### Task brief
Retype each entry. Leave every word as it is.

### The data
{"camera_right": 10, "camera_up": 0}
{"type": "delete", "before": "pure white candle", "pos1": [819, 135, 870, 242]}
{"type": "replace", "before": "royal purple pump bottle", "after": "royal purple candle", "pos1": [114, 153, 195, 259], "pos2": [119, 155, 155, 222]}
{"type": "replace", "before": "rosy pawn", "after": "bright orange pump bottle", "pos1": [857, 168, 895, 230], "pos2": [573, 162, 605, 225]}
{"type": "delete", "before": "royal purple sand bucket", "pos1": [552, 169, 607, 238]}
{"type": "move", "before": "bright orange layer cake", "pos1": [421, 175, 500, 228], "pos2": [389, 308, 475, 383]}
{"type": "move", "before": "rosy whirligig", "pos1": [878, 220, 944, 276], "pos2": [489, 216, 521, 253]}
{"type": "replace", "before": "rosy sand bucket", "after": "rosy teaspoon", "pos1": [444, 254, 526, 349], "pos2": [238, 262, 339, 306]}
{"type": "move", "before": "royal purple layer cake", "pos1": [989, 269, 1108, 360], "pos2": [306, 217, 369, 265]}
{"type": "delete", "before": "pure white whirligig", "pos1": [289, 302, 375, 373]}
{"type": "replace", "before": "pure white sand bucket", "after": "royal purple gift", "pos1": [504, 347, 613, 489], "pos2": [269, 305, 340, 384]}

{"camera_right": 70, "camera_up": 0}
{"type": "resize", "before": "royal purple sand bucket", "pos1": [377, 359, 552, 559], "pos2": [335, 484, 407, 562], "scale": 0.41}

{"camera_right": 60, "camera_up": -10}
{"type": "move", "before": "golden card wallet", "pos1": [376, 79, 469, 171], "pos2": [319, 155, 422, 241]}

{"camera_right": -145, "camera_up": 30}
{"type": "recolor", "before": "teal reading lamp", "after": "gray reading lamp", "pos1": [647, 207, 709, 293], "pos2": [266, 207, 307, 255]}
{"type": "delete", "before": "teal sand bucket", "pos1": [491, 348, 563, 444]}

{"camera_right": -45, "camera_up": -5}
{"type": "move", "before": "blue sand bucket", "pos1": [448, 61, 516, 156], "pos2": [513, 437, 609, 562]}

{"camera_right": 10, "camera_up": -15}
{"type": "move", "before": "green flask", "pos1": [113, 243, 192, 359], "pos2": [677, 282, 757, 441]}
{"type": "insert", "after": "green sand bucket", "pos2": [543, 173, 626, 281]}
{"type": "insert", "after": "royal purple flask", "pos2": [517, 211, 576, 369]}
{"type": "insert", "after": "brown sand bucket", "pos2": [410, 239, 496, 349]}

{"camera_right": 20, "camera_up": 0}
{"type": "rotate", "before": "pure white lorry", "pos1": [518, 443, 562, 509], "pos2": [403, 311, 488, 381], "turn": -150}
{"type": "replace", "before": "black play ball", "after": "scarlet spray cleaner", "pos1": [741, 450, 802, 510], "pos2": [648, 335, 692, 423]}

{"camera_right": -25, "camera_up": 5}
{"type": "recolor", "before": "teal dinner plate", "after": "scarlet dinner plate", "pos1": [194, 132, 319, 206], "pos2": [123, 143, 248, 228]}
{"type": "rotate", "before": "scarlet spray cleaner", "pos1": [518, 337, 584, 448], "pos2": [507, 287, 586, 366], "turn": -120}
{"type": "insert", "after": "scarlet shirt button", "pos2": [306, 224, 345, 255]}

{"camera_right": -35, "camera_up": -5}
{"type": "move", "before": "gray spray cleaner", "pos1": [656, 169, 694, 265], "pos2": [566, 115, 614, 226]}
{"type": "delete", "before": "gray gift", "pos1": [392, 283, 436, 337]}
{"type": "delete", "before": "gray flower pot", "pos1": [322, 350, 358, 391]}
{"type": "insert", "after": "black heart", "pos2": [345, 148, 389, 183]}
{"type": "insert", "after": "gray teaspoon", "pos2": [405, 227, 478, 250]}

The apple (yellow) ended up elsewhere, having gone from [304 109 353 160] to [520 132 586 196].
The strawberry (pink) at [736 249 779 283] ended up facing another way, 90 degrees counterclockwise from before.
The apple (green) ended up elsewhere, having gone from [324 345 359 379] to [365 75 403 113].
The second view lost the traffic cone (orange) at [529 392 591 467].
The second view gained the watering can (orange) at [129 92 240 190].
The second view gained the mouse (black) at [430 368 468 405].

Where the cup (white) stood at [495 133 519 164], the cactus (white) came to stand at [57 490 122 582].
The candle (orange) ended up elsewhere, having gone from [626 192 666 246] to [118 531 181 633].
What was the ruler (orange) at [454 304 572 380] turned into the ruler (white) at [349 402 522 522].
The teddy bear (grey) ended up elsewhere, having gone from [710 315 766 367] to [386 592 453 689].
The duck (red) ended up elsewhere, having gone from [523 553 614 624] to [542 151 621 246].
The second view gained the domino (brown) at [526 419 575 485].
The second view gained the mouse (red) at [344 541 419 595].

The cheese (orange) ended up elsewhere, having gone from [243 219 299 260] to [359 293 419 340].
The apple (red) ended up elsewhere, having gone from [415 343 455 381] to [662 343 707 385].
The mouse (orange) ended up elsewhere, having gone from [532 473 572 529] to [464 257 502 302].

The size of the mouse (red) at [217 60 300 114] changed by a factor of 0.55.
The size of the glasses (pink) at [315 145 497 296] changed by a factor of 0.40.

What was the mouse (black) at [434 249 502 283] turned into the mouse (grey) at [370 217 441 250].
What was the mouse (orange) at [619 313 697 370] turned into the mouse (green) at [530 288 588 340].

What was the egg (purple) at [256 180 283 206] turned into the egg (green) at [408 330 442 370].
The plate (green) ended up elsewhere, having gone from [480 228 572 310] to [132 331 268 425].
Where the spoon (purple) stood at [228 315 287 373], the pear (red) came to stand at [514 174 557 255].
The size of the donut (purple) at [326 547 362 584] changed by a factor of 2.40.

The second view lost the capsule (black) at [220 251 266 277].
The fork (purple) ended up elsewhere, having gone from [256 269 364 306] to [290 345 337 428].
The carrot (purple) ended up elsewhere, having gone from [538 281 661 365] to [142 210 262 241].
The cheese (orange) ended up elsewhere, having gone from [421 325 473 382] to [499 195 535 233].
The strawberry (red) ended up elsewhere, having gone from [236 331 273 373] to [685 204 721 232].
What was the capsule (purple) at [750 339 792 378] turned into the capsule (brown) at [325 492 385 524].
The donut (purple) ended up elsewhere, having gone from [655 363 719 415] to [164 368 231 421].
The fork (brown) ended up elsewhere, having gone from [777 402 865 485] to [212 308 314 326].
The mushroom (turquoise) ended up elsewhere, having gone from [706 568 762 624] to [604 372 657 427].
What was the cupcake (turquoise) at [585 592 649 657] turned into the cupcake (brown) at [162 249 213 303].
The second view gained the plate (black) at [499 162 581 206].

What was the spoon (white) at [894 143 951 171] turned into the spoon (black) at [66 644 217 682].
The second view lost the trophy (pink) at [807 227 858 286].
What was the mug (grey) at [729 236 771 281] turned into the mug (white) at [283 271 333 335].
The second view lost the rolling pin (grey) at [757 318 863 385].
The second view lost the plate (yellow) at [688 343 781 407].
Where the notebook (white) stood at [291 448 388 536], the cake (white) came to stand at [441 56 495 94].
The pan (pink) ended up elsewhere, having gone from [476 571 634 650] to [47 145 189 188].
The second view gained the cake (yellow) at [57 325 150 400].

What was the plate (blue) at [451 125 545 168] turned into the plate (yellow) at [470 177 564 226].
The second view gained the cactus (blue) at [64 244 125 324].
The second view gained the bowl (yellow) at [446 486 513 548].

### Exercise output
{"camera_right": 10, "camera_up": 0}
{"type": "delete", "before": "pure white candle", "pos1": [819, 135, 870, 242]}
{"type": "replace", "before": "royal purple pump bottle", "after": "royal purple candle", "pos1": [114, 153, 195, 259], "pos2": [119, 155, 155, 222]}
{"type": "replace", "before": "rosy pawn", "after": "bright orange pump bottle", "pos1": [857, 168, 895, 230], "pos2": [573, 162, 605, 225]}
{"type": "delete", "before": "royal purple sand bucket", "pos1": [552, 169, 607, 238]}
{"type": "move", "before": "bright orange layer cake", "pos1": [421, 175, 500, 228], "pos2": [389, 308, 475, 383]}
{"type": "move", "before": "rosy whirligig", "pos1": [878, 220, 944, 276], "pos2": [489, 216, 521, 253]}
{"type": "replace", "before": "rosy sand bucket", "after": "rosy teaspoon", "pos1": [444, 254, 526, 349], "pos2": [238, 262, 339, 306]}
{"type": "move", "before": "royal purple layer cake", "pos1": [989, 269, 1108, 360], "pos2": [306, 217, 369, 265]}
{"type": "delete", "before": "pure white whirligig", "pos1": [289, 302, 375, 373]}
{"type": "replace", "before": "pure white sand bucket", "after": "royal purple gift", "pos1": [504, 347, 613, 489], "pos2": [269, 305, 340, 384]}

{"camera_right": 70, "camera_up": 0}
{"type": "resize", "before": "royal purple sand bucket", "pos1": [377, 359, 552, 559], "pos2": [335, 484, 407, 562], "scale": 0.41}

{"camera_right": 60, "camera_up": -10}
{"type": "move", "before": "golden card wallet", "pos1": [376, 79, 469, 171], "pos2": [319, 155, 422, 241]}

{"camera_right": -145, "camera_up": 30}
{"type": "recolor", "before": "teal reading lamp", "after": "gray reading lamp", "pos1": [647, 207, 709, 293], "pos2": [266, 207, 307, 255]}
{"type": "delete", "before": "teal sand bucket", "pos1": [491, 348, 563, 444]}

{"camera_right": -45, "camera_up": -5}
{"type": "move", "before": "blue sand bucket", "pos1": [448, 61, 516, 156], "pos2": [513, 437, 609, 562]}

{"camera_right": 10, "camera_up": -15}
{"type": "move", "before": "green flask", "pos1": [113, 243, 192, 359], "pos2": [677, 282, 757, 441]}
{"type": "insert", "after": "green sand bucket", "pos2": [543, 173, 626, 281]}
{"type": "insert", "after": "royal purple flask", "pos2": [517, 211, 576, 369]}
{"type": "insert", "after": "brown sand bucket", "pos2": [410, 239, 496, 349]}

{"camera_right": 20, "camera_up": 0}
{"type": "rotate", "before": "pure white lorry", "pos1": [518, 443, 562, 509], "pos2": [403, 311, 488, 381], "turn": -150}
{"type": "replace", "before": "black play ball", "after": "scarlet spray cleaner", "pos1": [741, 450, 802, 510], "pos2": [648, 335, 692, 423]}

{"camera_right": -25, "camera_up": 5}
{"type": "recolor", "before": "teal dinner plate", "after": "scarlet dinner plate", "pos1": [194, 132, 319, 206], "pos2": [123, 143, 248, 228]}
{"type": "rotate", "before": "scarlet spray cleaner", "pos1": [518, 337, 584, 448], "pos2": [507, 287, 586, 366], "turn": -120}
{"type": "insert", "after": "scarlet shirt button", "pos2": [306, 224, 345, 255]}

{"camera_right": -35, "camera_up": -5}
{"type": "move", "before": "gray spray cleaner", "pos1": [656, 169, 694, 265], "pos2": [566, 115, 614, 226]}
{"type": "delete", "before": "gray gift", "pos1": [392, 283, 436, 337]}
{"type": "delete", "before": "gray flower pot", "pos1": [322, 350, 358, 391]}
{"type": "insert", "after": "black heart", "pos2": [345, 148, 389, 183]}
{"type": "insert", "after": "gray teaspoon", "pos2": [405, 227, 478, 250]}

The apple (yellow) ended up elsewhere, having gone from [304 109 353 160] to [520 132 586 196].
The strawberry (pink) at [736 249 779 283] ended up facing another way, 90 degrees counterclockwise from before.
The apple (green) ended up elsewhere, having gone from [324 345 359 379] to [365 75 403 113].
The second view lost the traffic cone (orange) at [529 392 591 467].
The second view gained the watering can (orange) at [129 92 240 190].
The second view gained the mouse (black) at [430 368 468 405].

Where the cup (white) stood at [495 133 519 164], the cactus (white) came to stand at [57 490 122 582].
The candle (orange) ended up elsewhere, having gone from [626 192 666 246] to [118 531 181 633].
What was the ruler (orange) at [454 304 572 380] turned into the ruler (white) at [349 402 522 522].
The teddy bear (grey) ended up elsewhere, having gone from [710 315 766 367] to [386 592 453 689].
The duck (red) ended up elsewhere, having gone from [523 553 614 624] to [542 151 621 246].
The second view gained the domino (brown) at [526 419 575 485].
The second view gained the mouse (red) at [344 541 419 595].

The cheese (orange) ended up elsewhere, having gone from [243 219 299 260] to [359 293 419 340].
The apple (red) ended up elsewhere, having gone from [415 343 455 381] to [662 343 707 385].
The mouse (orange) ended up elsewhere, having gone from [532 473 572 529] to [464 257 502 302].

The size of the mouse (red) at [217 60 300 114] changed by a factor of 0.55.
The size of the glasses (pink) at [315 145 497 296] changed by a factor of 0.40.

What was the mouse (black) at [434 249 502 283] turned into the mouse (grey) at [370 217 441 250].
What was the mouse (orange) at [619 313 697 370] turned into the mouse (green) at [530 288 588 340].

What was the egg (purple) at [256 180 283 206] turned into the egg (green) at [408 330 442 370].
The plate (green) ended up elsewhere, having gone from [480 228 572 310] to [132 331 268 425].
Where the spoon (purple) stood at [228 315 287 373], the pear (red) came to stand at [514 174 557 255].
The size of the donut (purple) at [326 547 362 584] changed by a factor of 2.40.

The second view lost the capsule (black) at [220 251 266 277].
The fork (purple) ended up elsewhere, having gone from [256 269 364 306] to [290 345 337 428].
The carrot (purple) ended up elsewhere, having gone from [538 281 661 365] to [142 210 262 241].
The cheese (orange) ended up elsewhere, having gone from [421 325 473 382] to [499 195 535 233].
The strawberry (red) ended up elsewhere, having gone from [236 331 273 373] to [685 204 721 232].
What was the capsule (purple) at [750 339 792 378] turned into the capsule (brown) at [325 492 385 524].
The donut (purple) ended up elsewhere, having gone from [655 363 719 415] to [164 368 231 421].
The fork (brown) ended up elsewhere, having gone from [777 402 865 485] to [212 308 314 326].
The mushroom (turquoise) ended up elsewhere, having gone from [706 568 762 624] to [604 372 657 427].
What was the cupcake (turquoise) at [585 592 649 657] turned into the cupcake (brown) at [162 249 213 303].
The second view gained the plate (black) at [499 162 581 206].

What was the spoon (white) at [894 143 951 171] turned into the spoon (black) at [66 644 217 682].
The second view lost the trophy (pink) at [807 227 858 286].
What was the mug (grey) at [729 236 771 281] turned into the mug (white) at [283 271 333 335].
The second view lost the rolling pin (grey) at [757 318 863 385].
The second view lost the plate (yellow) at [688 343 781 407].
Where the notebook (white) stood at [291 448 388 536], the cake (white) came to stand at [441 56 495 94].
The pan (pink) ended up elsewhere, having gone from [476 571 634 650] to [47 145 189 188].
The second view gained the cake (yellow) at [57 325 150 400].

What was the plate (blue) at [451 125 545 168] turned into the plate (yellow) at [470 177 564 226].
The second view gained the cactus (blue) at [64 244 125 324].
The second view gained the bowl (yellow) at [446 486 513 548].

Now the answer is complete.